## Work to complete
Read the data below line by line and state how many lines hold "schottky". Nothing else belongs in the answer.
::::
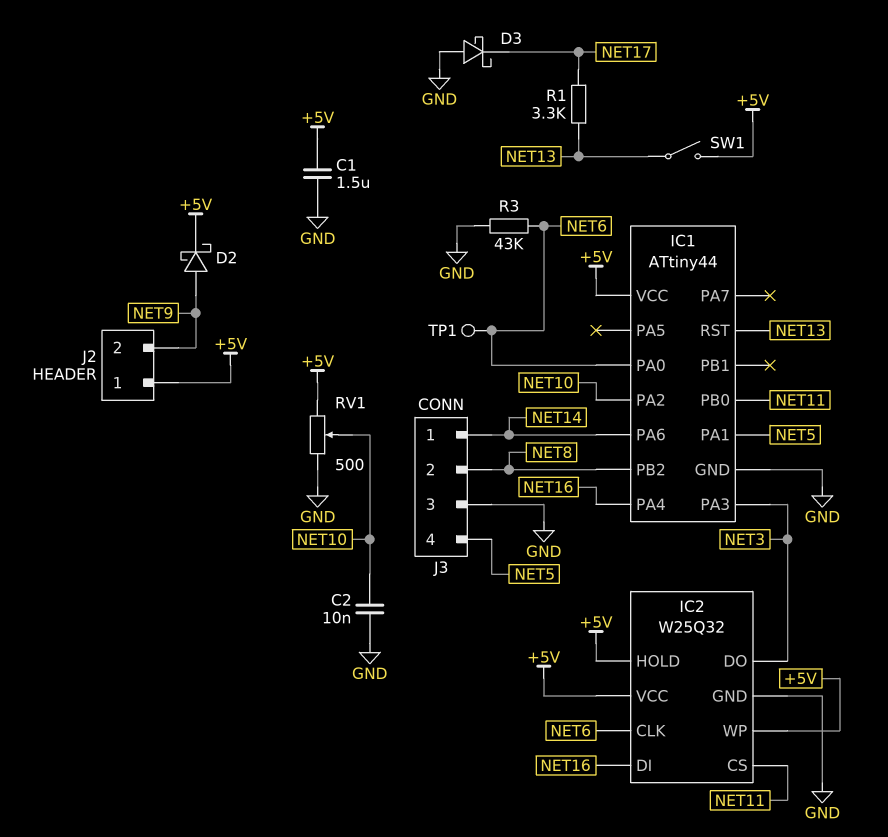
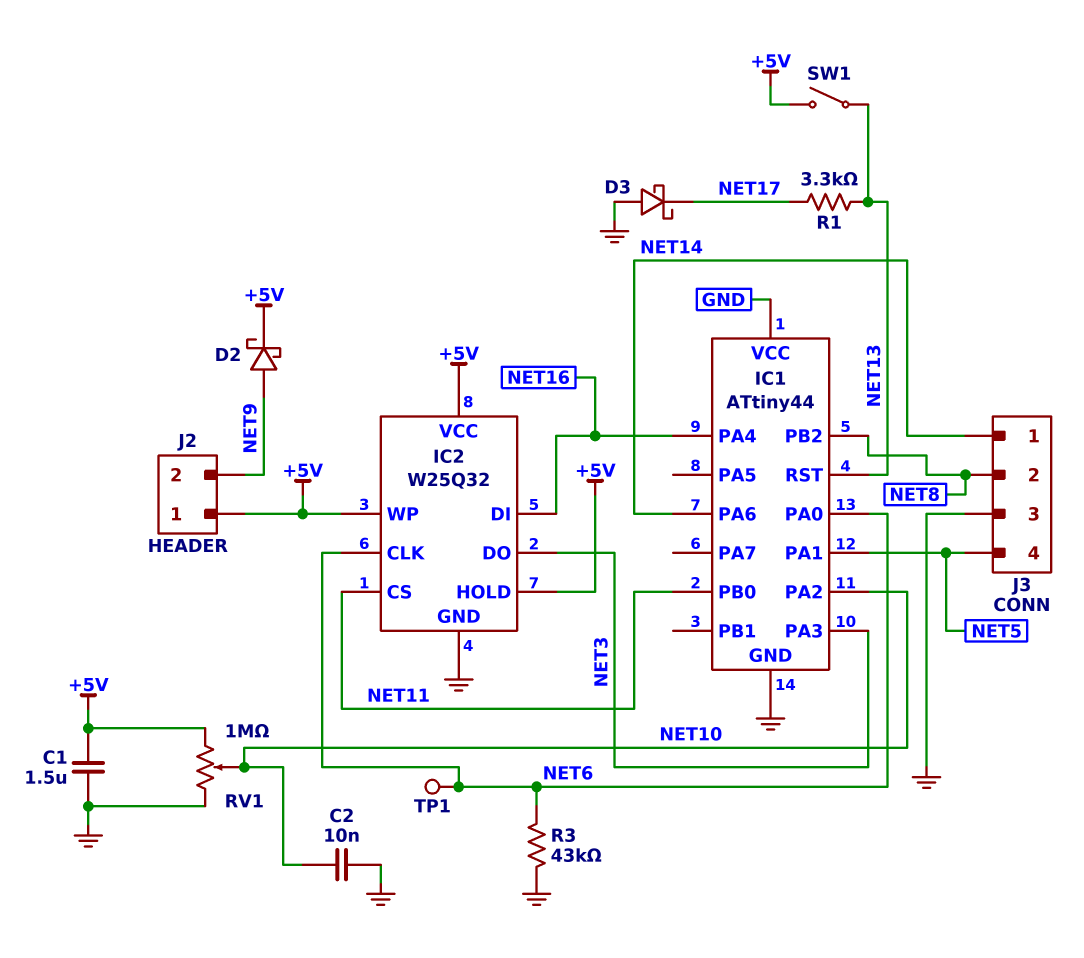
IC1 pin VCC: +5V -> GND
RV1: 500 (+5V, GND, wiper NET10) -> 1M (+5V, GND, wiper NET10)

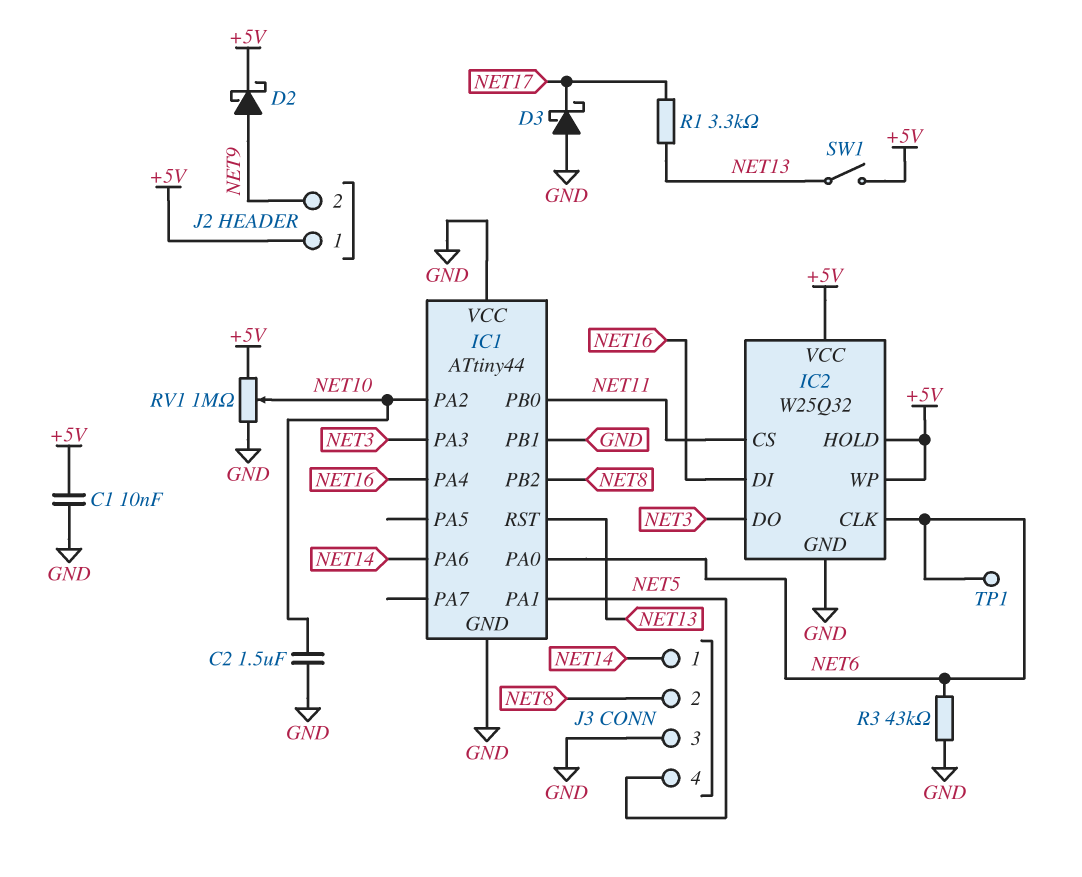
C1: 1.5uF (+5V, GND) -> 10nF (+5V, GND)
C2: 10nF (GND, NET10) -> 1.5uF (GND, NET10)
IC1 pin PB1: none -> GND

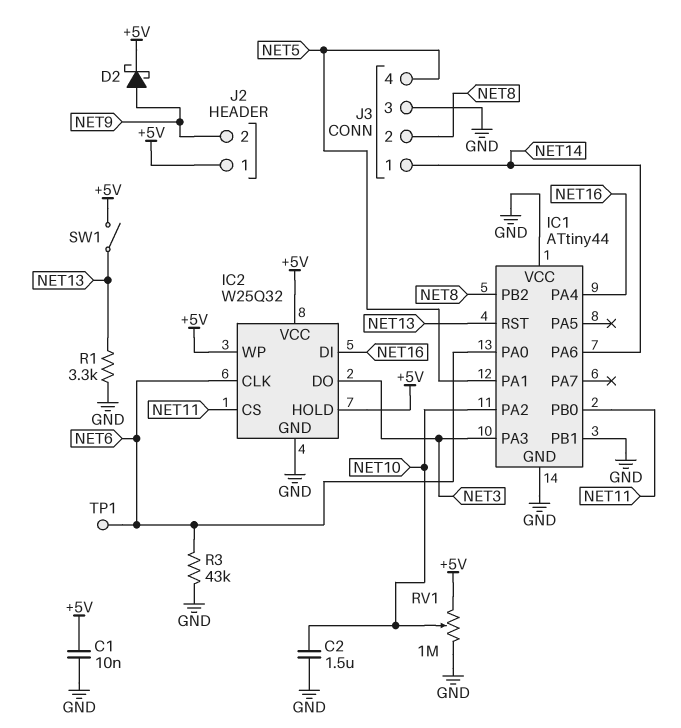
D3: schottky (A GND, K NET17) -> none
R1: 3.3k (NET13, NET17) -> 3.3k (GND, NET13)

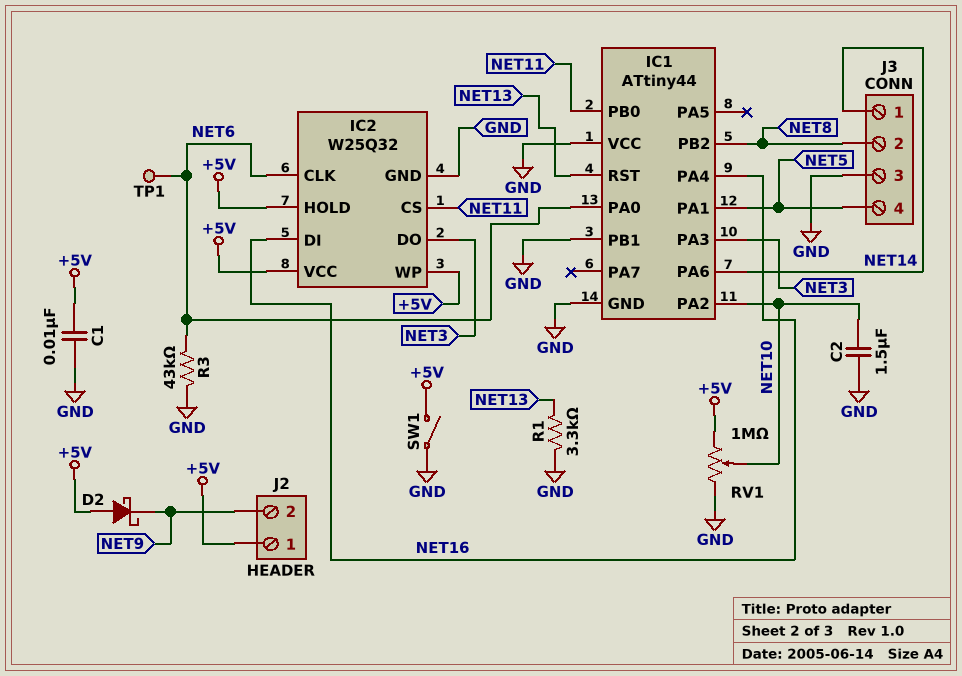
D2: schottky (A NET9, K +5V) -> schottky (A +5V, K NET9)
SW1: switch (+5V, NET13) -> switch (+5V, GND)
::::
## Answer to the problem
2